• Exercise:
Your answer should be the line containing "The cube/grey at" and every line after it to the end of the records below, word for word.

BEGIN Source material

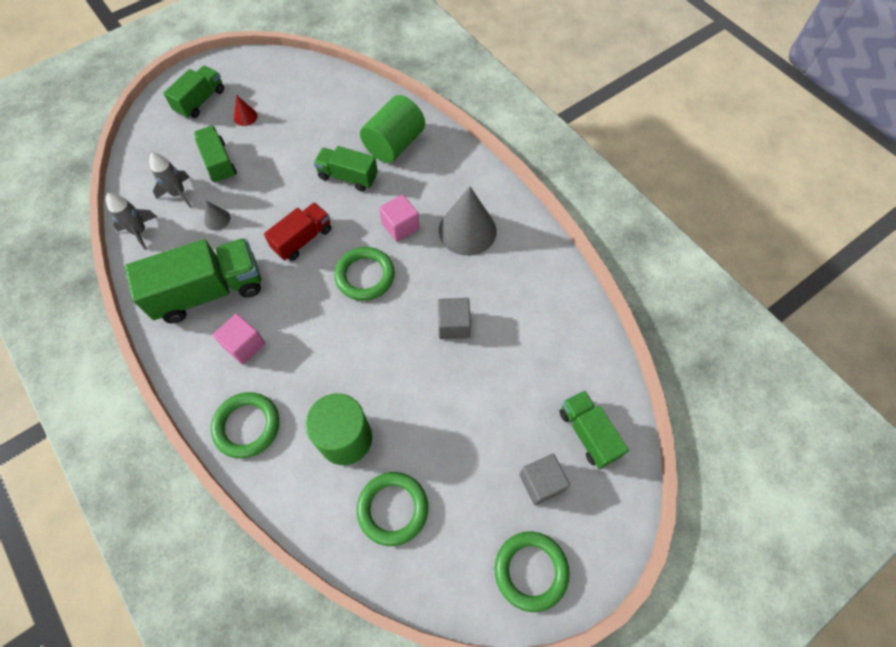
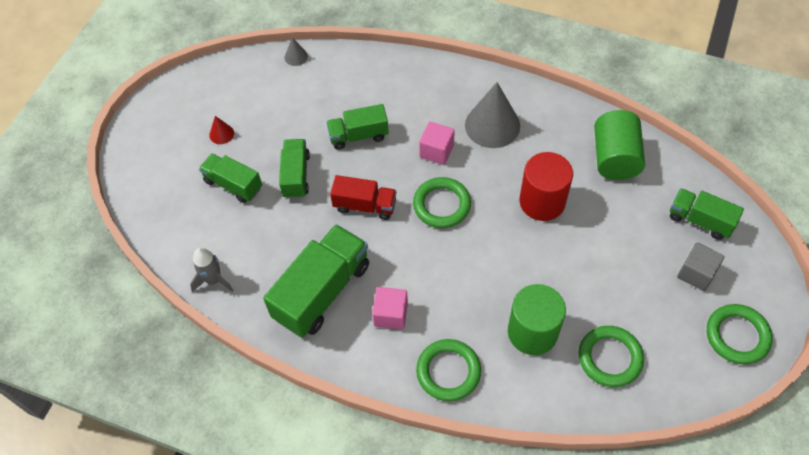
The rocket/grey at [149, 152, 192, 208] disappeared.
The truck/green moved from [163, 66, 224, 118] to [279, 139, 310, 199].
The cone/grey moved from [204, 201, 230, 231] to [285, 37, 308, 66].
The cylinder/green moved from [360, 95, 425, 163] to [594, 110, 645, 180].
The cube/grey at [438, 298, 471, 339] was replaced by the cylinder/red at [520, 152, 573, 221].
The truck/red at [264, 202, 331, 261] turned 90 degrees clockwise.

END Source material

• Written solution:
The cube/grey at [438, 298, 471, 339] was replaced by the cylinder/red at [520, 152, 573, 221].
The truck/red at [264, 202, 331, 261] turned 90 degrees clockwise.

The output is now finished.